◆ Task data:
- - - - - - -
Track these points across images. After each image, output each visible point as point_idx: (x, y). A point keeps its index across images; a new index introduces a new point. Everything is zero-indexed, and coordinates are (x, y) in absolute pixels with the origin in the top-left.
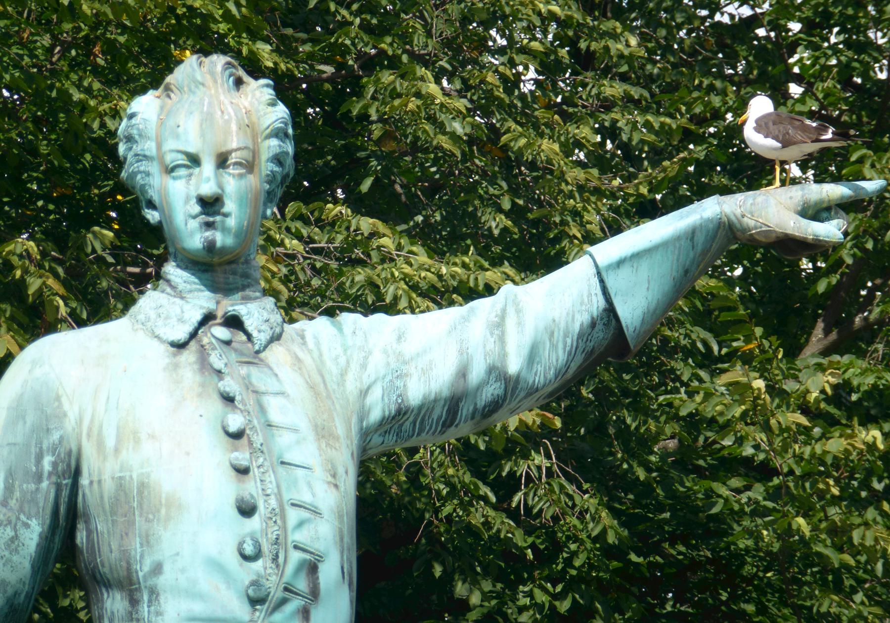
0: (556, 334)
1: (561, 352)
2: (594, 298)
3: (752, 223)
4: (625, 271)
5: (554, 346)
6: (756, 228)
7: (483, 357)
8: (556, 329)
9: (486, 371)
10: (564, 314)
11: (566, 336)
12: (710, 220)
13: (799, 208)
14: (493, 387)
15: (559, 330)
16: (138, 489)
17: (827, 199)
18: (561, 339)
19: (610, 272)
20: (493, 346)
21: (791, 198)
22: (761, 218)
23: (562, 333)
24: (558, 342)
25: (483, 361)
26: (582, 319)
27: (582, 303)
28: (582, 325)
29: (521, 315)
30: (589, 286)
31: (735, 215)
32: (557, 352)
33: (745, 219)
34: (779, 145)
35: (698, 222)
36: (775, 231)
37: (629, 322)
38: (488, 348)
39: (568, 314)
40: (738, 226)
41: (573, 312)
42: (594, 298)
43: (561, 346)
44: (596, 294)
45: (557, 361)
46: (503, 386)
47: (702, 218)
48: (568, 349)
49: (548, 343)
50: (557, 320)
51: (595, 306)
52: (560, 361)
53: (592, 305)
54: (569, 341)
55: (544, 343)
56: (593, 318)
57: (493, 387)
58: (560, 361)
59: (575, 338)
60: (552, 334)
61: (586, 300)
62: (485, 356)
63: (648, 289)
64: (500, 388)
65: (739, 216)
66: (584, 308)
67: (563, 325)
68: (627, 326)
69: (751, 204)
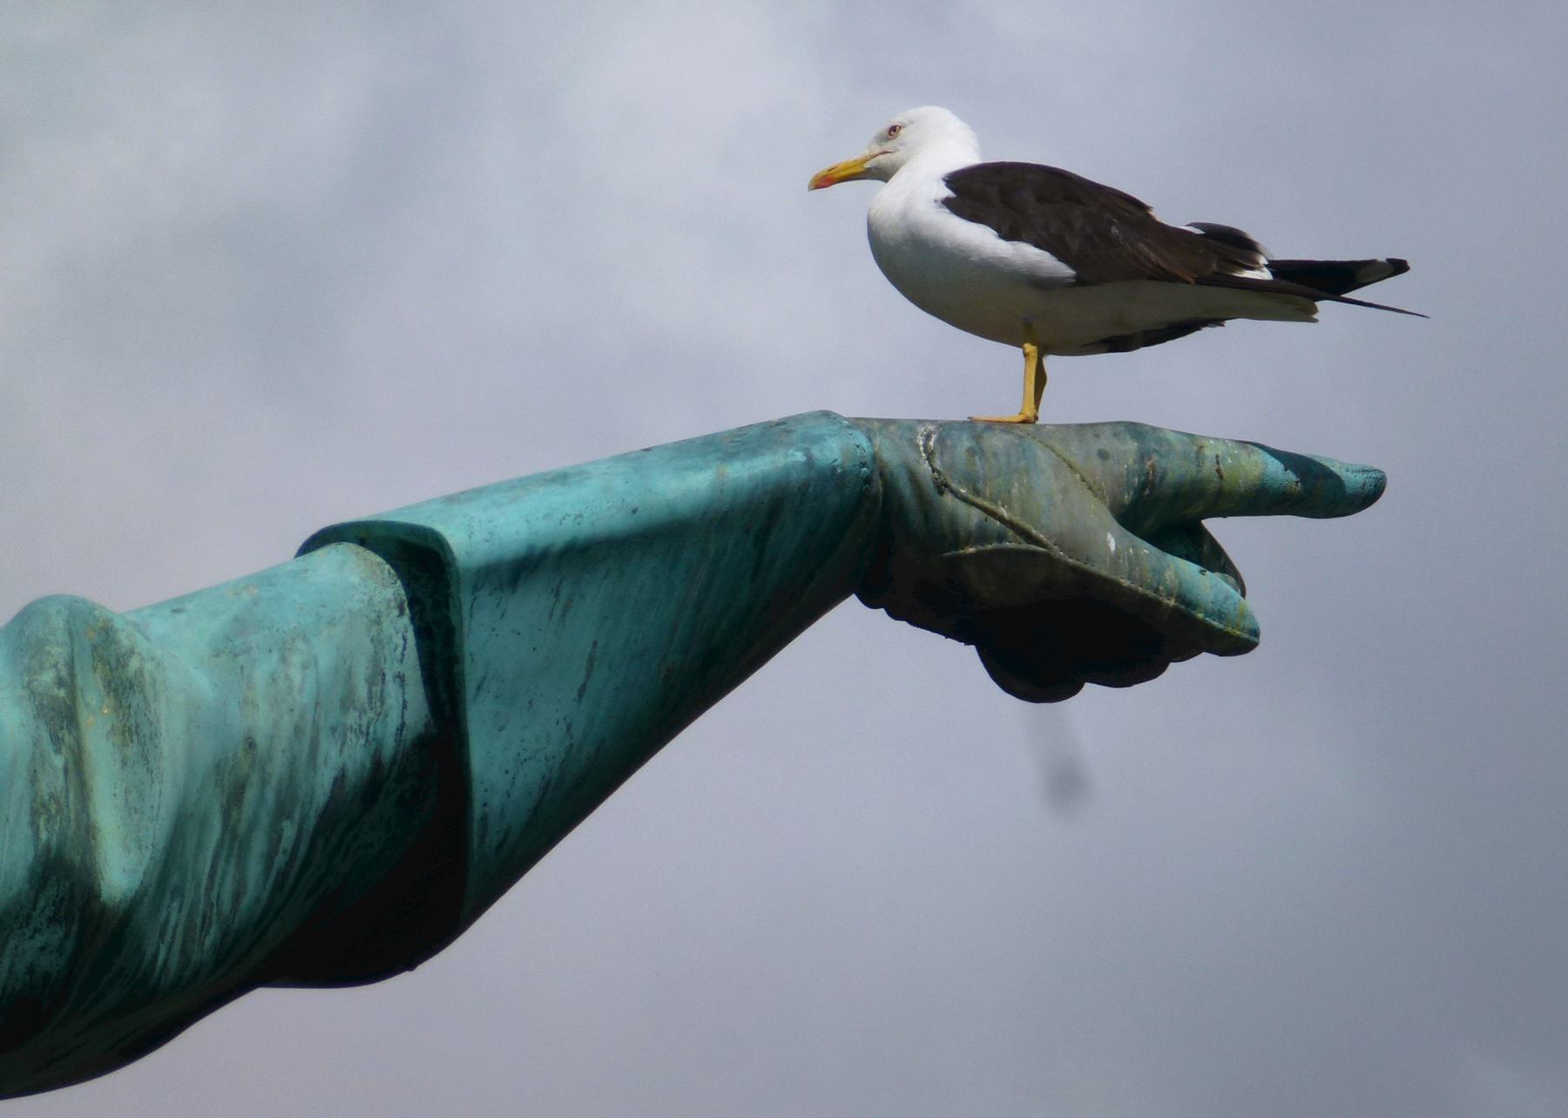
0: (250, 795)
1: (254, 868)
2: (392, 689)
3: (971, 517)
4: (529, 607)
5: (235, 842)
6: (982, 536)
7: (25, 819)
8: (255, 779)
9: (32, 871)
10: (287, 723)
11: (282, 810)
12: (833, 478)
13: (1127, 498)
14: (40, 940)
15: (264, 782)
16: (371, 683)
17: (1213, 486)
18: (265, 820)
19: (483, 594)
20: (60, 783)
21: (1103, 455)
22: (1007, 503)
23: (270, 796)
24: (253, 824)
25: (25, 830)
26: (341, 758)
27: (347, 703)
28: (340, 780)
29: (136, 700)
30: (378, 642)
31: (913, 478)
32: (241, 867)
33: (948, 499)
34: (1065, 271)
35: (797, 477)
36: (1049, 559)
37: (496, 802)
38: (44, 789)
39: (298, 731)
40: (916, 519)
41: (315, 723)
42: (392, 689)
43: (259, 844)
44: (401, 678)
45: (237, 898)
46: (70, 945)
47: (810, 462)
48: (280, 860)
49: (216, 822)
50: (260, 740)
51: (394, 721)
52: (246, 902)
53: (382, 715)
54: (289, 831)
55: (204, 823)
56: (377, 763)
57: (40, 940)
58: (246, 902)
59: (311, 823)
60: (235, 796)
61: (362, 691)
62: (34, 813)
63: (582, 691)
64: (60, 950)
65: (929, 485)
66: (352, 719)
67: (278, 767)
68: (485, 818)
69: (971, 452)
- - - - - - -
◆ What you need to do: Set out every line of the records above as a numbered list, omitting blank lines and leaving the pictures out of the answer.

◆ Task response:
1. Track these points across images. After each image, output each visible point as point_idx: (x, y). A point keeps its index across images; a new index introduces a new point. Everything is zero-indexed, and coordinates are (x, y) in absolute pixels with the origin in the top-left.
2. 0: (556, 334)
3. 1: (561, 352)
4. 2: (594, 298)
5. 3: (752, 223)
6. 4: (625, 271)
7. 5: (554, 346)
8. 6: (756, 228)
9. 7: (483, 357)
10. 8: (556, 329)
11. 9: (486, 371)
12. 10: (564, 314)
13. 11: (566, 336)
14. 12: (710, 220)
15. 13: (799, 208)
16. 14: (493, 387)
17. 15: (559, 330)
18. 16: (138, 489)
19. 17: (827, 199)
20. 18: (561, 339)
21. 19: (610, 272)
22. 20: (493, 346)
23. 21: (791, 198)
24. 22: (761, 218)
25. 23: (562, 333)
26. 24: (558, 342)
27. 25: (483, 361)
28. 26: (582, 319)
29. 27: (582, 303)
30. 28: (582, 325)
31. 29: (521, 315)
32. 30: (589, 286)
33. 31: (735, 215)
34. 32: (557, 352)
35. 33: (745, 219)
36. 34: (779, 145)
37. 35: (698, 222)
38. 36: (775, 231)
39. 37: (629, 322)
40. 38: (488, 348)
41. 39: (568, 314)
42. 40: (738, 226)
43. 41: (573, 312)
44. 42: (594, 298)
45. 43: (561, 346)
46. 44: (596, 294)
47. 45: (557, 361)
48. 46: (503, 386)
49. 47: (702, 218)
50. 48: (568, 349)
51. 49: (548, 343)
52. 50: (557, 320)
53. 51: (595, 306)
54. 52: (560, 361)
55. 53: (592, 305)
56. 54: (569, 341)
57. 55: (544, 343)
58. 56: (593, 318)
59. 57: (493, 387)
60. 58: (560, 361)
61. 59: (575, 338)
62. 60: (552, 334)
63. 61: (586, 300)
64. 62: (485, 356)
65. 63: (648, 289)
66. 64: (500, 388)
67. 65: (739, 216)
68. 66: (584, 308)
69. 67: (563, 325)
70. 68: (627, 326)
71. 69: (751, 204)
72. 0: (250, 795)
73. 1: (254, 868)
74. 2: (392, 689)
75. 3: (971, 517)
76. 4: (529, 607)
77. 5: (235, 842)
78. 6: (982, 536)
79. 7: (25, 819)
80. 8: (255, 779)
81. 9: (32, 871)
82. 10: (287, 723)
83. 11: (282, 810)
84. 12: (833, 478)
85. 13: (1127, 498)
86. 14: (40, 940)
87. 15: (264, 782)
88. 16: (371, 683)
89. 17: (1213, 486)
90. 18: (265, 820)
91. 19: (483, 594)
92. 20: (60, 783)
93. 21: (1103, 455)
94. 22: (1007, 503)
95. 23: (270, 796)
96. 24: (253, 824)
97. 25: (25, 830)
98. 26: (341, 758)
99. 27: (347, 703)
100. 28: (340, 780)
101. 29: (136, 700)
102. 30: (378, 642)
103. 31: (913, 478)
104. 32: (241, 867)
105. 33: (948, 499)
106. 34: (1065, 271)
107. 35: (797, 477)
108. 36: (1049, 559)
109. 37: (496, 802)
110. 38: (44, 789)
111. 39: (298, 731)
112. 40: (916, 519)
113. 41: (315, 723)
114. 42: (392, 689)
115. 43: (259, 844)
116. 44: (401, 678)
117. 45: (237, 898)
118. 46: (70, 945)
119. 47: (810, 462)
120. 48: (280, 860)
121. 49: (216, 822)
122. 50: (260, 740)
123. 51: (394, 721)
124. 52: (246, 902)
125. 53: (382, 715)
126. 54: (289, 831)
127. 55: (204, 823)
128. 56: (377, 763)
129. 57: (40, 940)
130. 58: (246, 902)
131. 59: (311, 823)
132. 60: (235, 796)
133. 61: (362, 691)
134. 62: (34, 813)
135. 63: (582, 691)
136. 64: (60, 950)
137. 65: (929, 485)
138. 66: (352, 719)
139. 67: (278, 767)
140. 68: (485, 818)
141. 69: (971, 452)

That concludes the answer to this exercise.